[Opening SUPPLIED RECORDS section]

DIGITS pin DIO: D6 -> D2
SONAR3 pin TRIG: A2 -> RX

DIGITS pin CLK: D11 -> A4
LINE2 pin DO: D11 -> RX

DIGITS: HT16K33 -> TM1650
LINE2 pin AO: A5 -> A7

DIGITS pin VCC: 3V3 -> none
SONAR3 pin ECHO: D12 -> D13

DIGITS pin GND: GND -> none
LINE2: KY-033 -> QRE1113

[Closing SUPPLIED RECORDS section]

All that is wanted is an exact copy of the lines from the line holding "SONAR3 pin ECHO: D12 -> D13" through the end of the material above, including both.

> _RESPONSE BELOW_:
SONAR3 pin ECHO: D12 -> D13

DIGITS pin GND: GND -> none
LINE2: KY-033 -> QRE1113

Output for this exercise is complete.